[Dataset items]
● ● ● ●

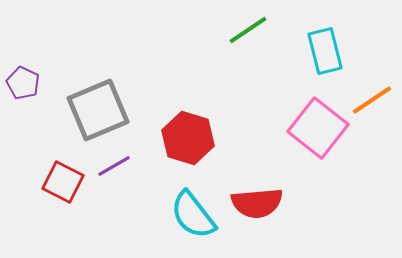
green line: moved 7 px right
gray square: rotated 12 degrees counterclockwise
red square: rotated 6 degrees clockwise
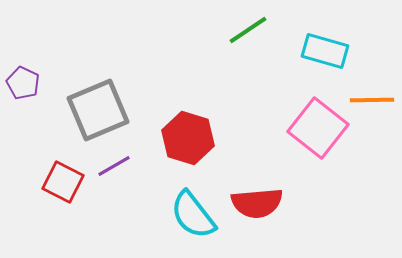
cyan rectangle: rotated 60 degrees counterclockwise
orange line: rotated 33 degrees clockwise
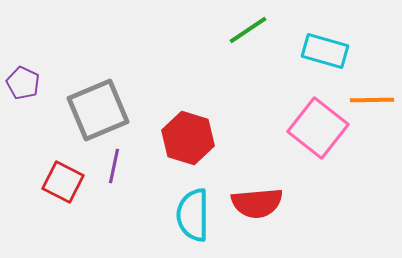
purple line: rotated 48 degrees counterclockwise
cyan semicircle: rotated 38 degrees clockwise
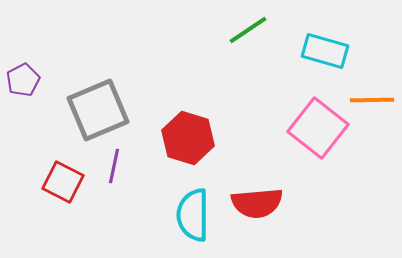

● ● ● ●

WRITTEN EXERCISE: Report how many lines of the material contain the word "square", giving only the number.

RESULT FOR THIS TASK: 2